How many lines of these entries hold the string "orange"? Reply with the number alone.
Start of DATA SUPPLIED
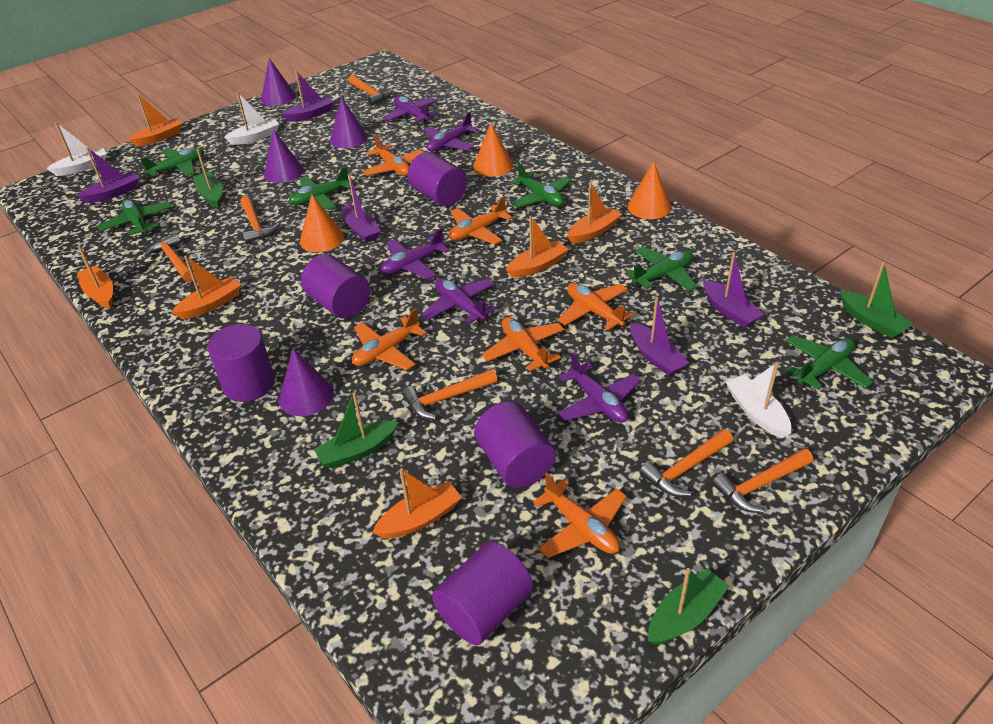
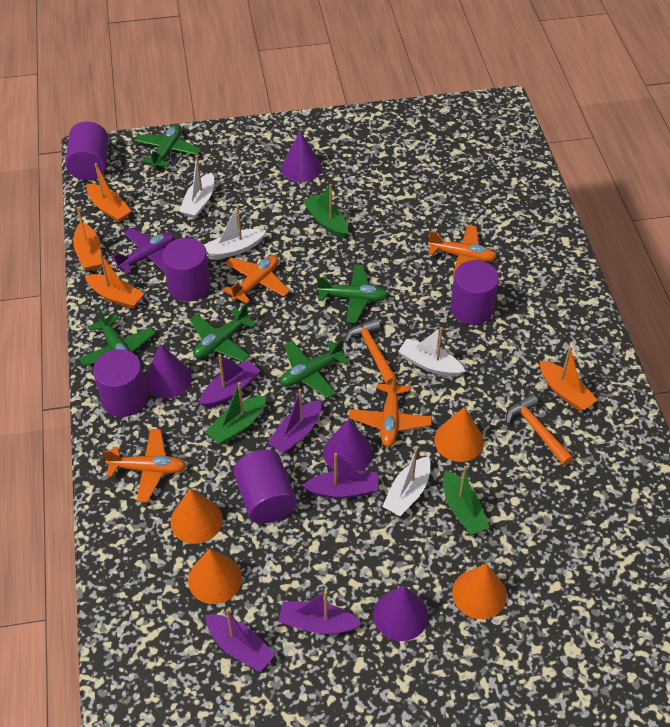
green boat: 4 -> 3
green plane: 6 -> 5
orange boat: 6 -> 4
orange cone: 3 -> 4
orange hammer: 6 -> 2
orange plane: 6 -> 4
purple plane: 5 -> 1
white boat: 3 -> 4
End of DATA SUPPLIED
_WRITTEN ANSWER_. 4